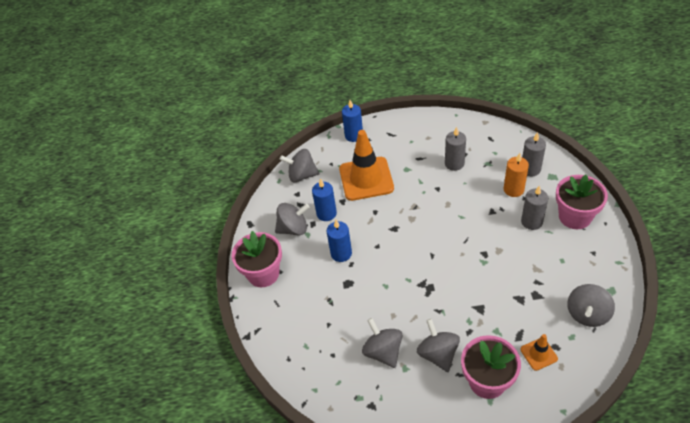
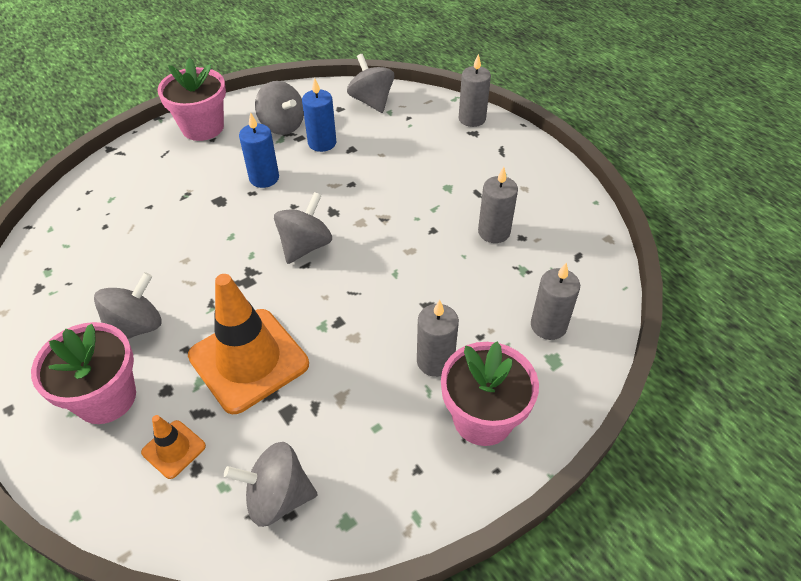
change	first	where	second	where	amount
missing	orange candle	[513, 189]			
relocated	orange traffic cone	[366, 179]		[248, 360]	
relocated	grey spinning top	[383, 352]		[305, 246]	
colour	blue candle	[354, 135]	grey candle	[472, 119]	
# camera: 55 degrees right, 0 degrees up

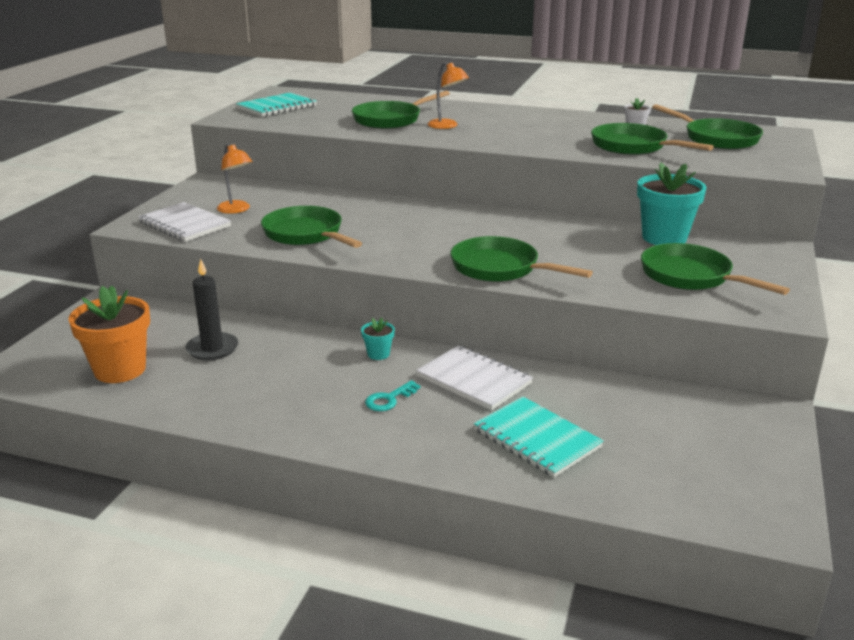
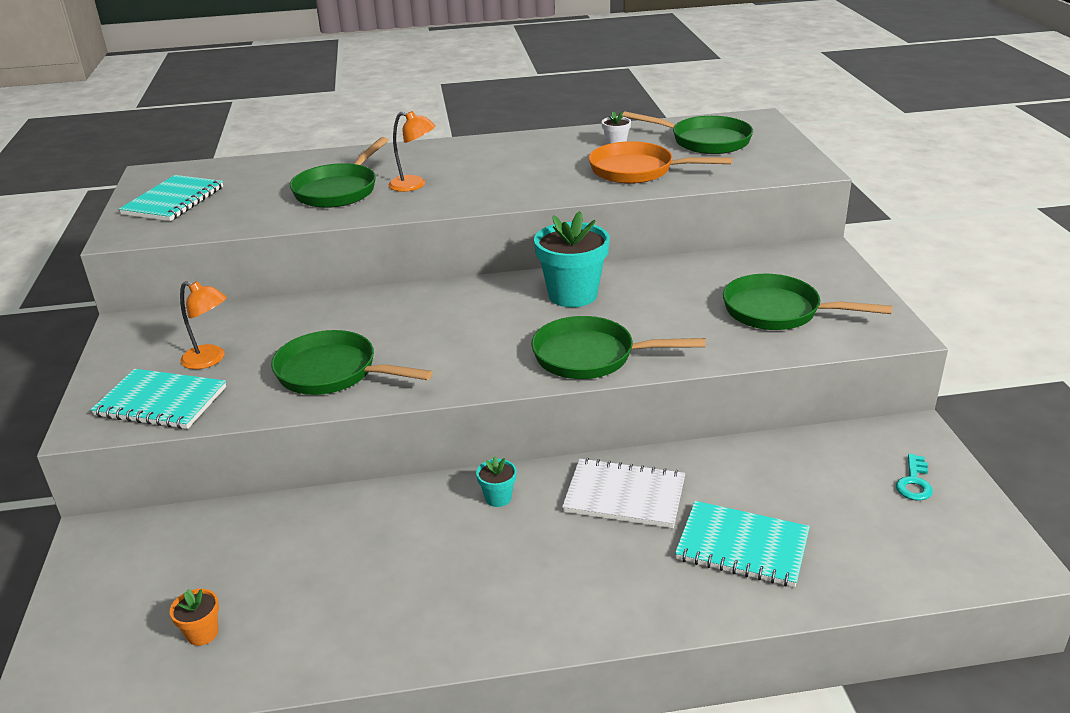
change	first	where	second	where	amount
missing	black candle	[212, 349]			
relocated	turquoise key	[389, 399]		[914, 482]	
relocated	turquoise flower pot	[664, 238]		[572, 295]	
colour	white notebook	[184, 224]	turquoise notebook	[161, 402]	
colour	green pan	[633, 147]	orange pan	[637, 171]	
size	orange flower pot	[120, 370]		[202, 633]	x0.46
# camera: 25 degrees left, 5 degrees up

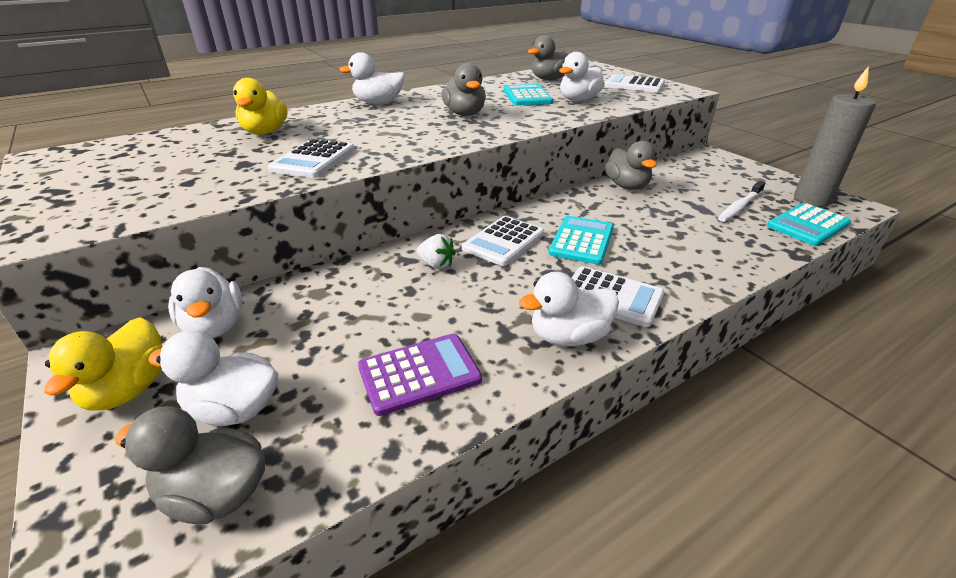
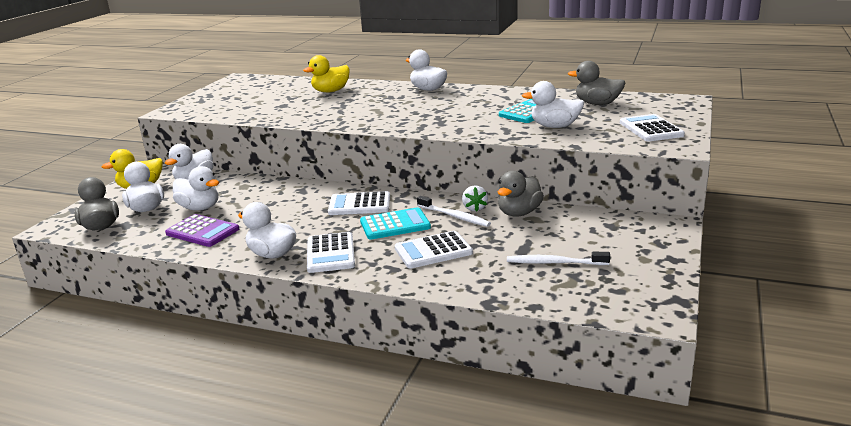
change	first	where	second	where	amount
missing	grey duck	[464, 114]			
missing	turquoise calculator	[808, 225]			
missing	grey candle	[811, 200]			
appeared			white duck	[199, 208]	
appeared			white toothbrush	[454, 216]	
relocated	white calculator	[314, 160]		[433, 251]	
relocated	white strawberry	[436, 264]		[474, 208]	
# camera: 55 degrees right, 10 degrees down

——

- [Work task]:
Would you restate word for word only the lines from the one containing "# camera: 25 degrees left, 5 degrees up" to the final line of the material, both ends included, without any pictures?

- [Answer]:
# camera: 25 degrees left, 5 degrees up

change	first	where	second	where	amount
missing	grey duck	[464, 114]			
missing	turquoise calculator	[808, 225]			
missing	grey candle	[811, 200]			
appeared			white duck	[199, 208]	
appeared			white toothbrush	[454, 216]	
relocated	white calculator	[314, 160]		[433, 251]	
relocated	white strawberry	[436, 264]		[474, 208]	
# camera: 55 degrees right, 10 degrees down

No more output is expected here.